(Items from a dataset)

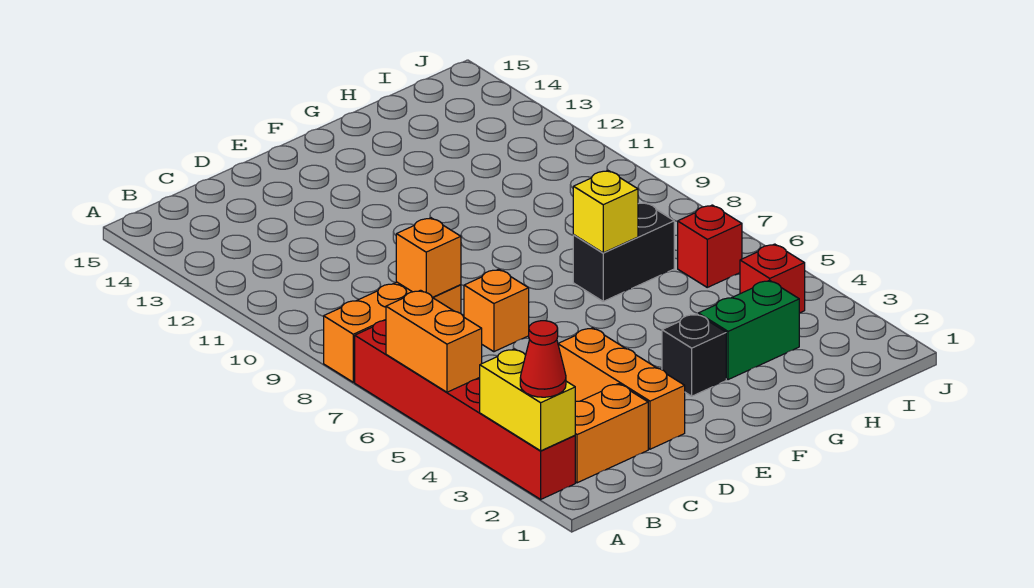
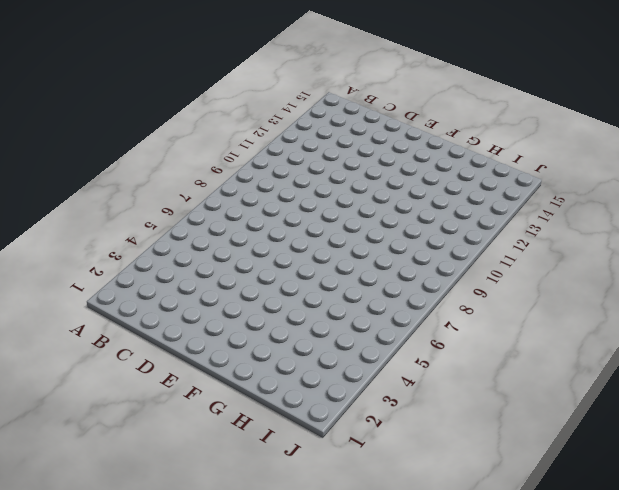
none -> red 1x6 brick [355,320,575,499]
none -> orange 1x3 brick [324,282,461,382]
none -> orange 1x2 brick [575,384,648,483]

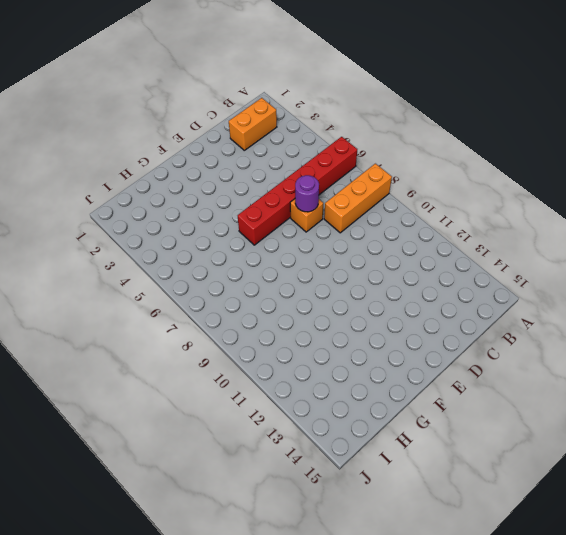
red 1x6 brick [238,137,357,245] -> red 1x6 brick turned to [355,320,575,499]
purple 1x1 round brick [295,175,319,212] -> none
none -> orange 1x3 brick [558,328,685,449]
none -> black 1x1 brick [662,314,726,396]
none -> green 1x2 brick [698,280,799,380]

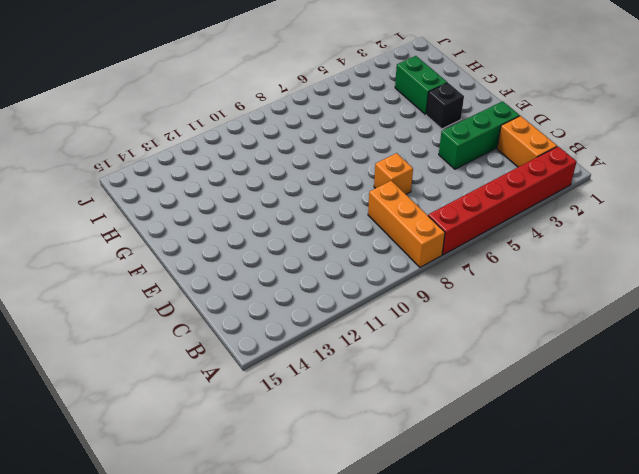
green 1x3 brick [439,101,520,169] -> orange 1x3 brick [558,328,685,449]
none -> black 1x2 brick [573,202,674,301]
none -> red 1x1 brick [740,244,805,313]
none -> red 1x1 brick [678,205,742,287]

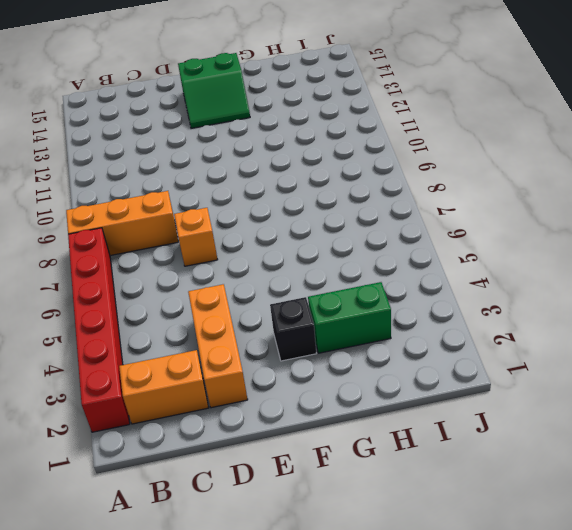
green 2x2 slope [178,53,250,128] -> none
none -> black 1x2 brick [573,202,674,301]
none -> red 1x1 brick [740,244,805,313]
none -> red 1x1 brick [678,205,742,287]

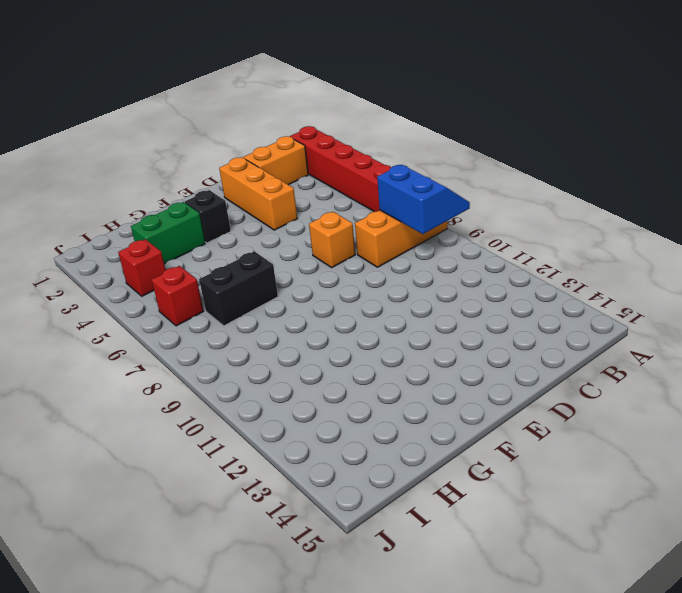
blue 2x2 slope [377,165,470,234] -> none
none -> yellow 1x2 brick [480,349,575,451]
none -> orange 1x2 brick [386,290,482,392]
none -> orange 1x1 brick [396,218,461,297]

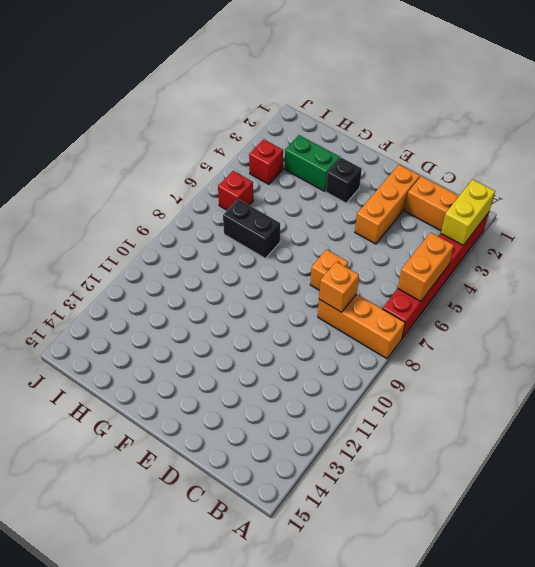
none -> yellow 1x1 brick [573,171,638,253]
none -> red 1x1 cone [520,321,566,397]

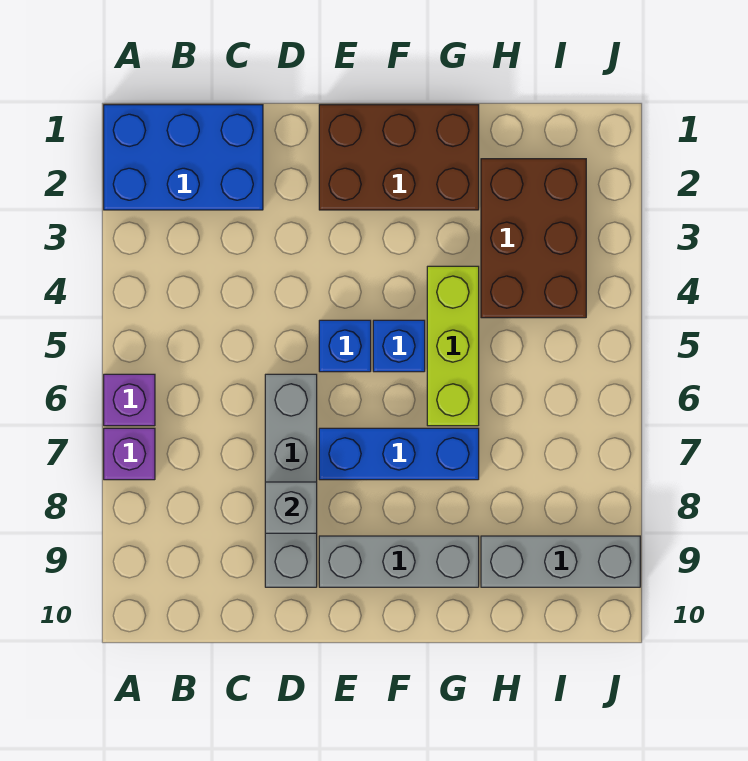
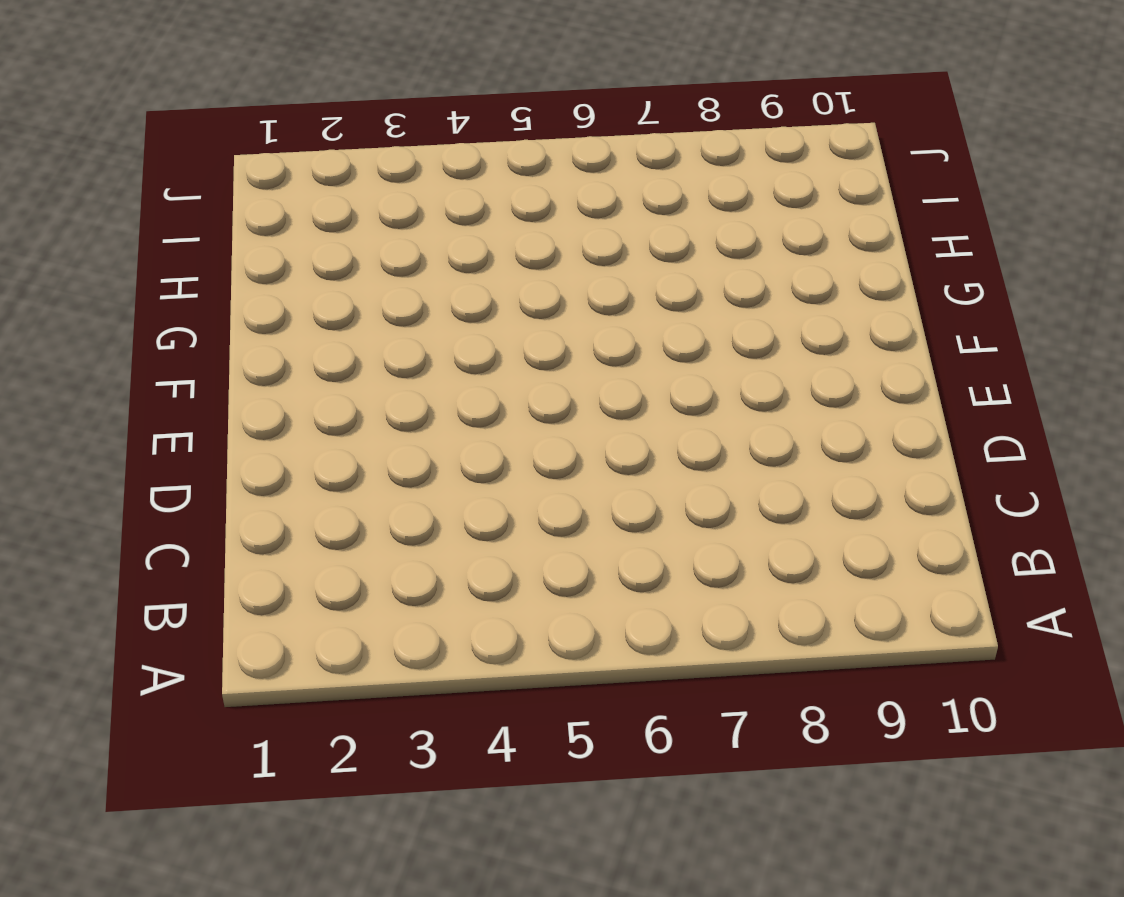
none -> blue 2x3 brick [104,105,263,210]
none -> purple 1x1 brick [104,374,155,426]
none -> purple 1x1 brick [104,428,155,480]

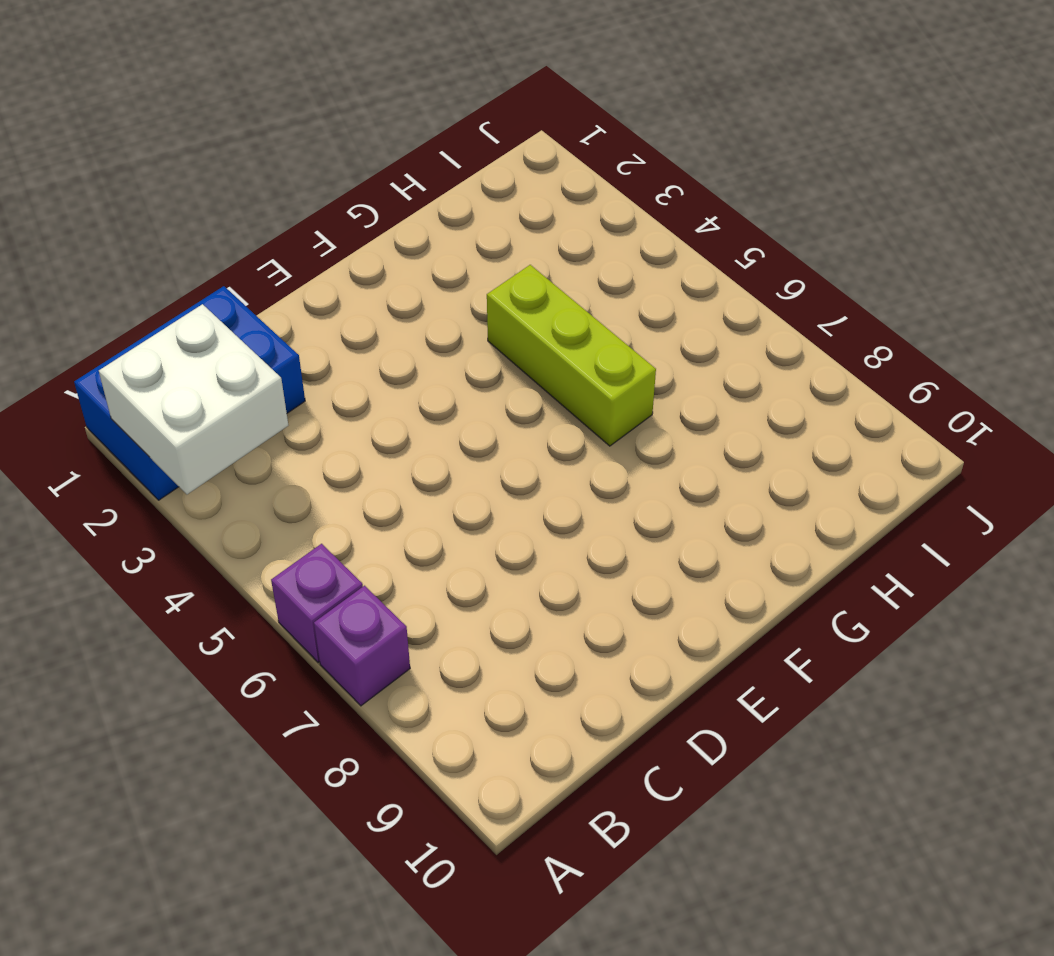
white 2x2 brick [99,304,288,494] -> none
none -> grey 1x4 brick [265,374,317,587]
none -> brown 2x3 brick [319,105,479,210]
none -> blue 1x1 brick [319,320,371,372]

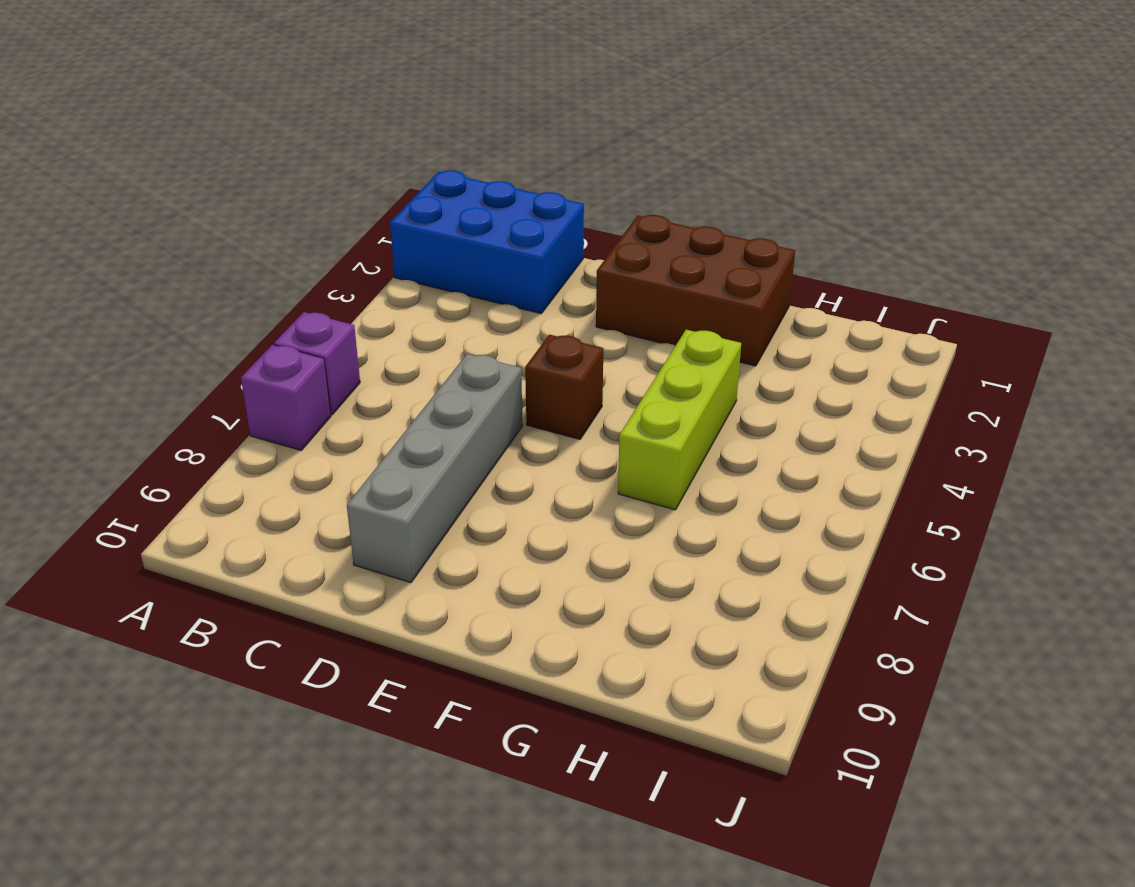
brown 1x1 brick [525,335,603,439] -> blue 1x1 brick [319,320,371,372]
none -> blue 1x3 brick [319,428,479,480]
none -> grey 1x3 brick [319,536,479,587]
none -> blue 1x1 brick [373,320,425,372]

▸ WHAT THE TASK REQUIRES: Above are records; say how many of their lines contain the word "orange", giving only the number.

▸ OUTPUT OF THE TASK: 6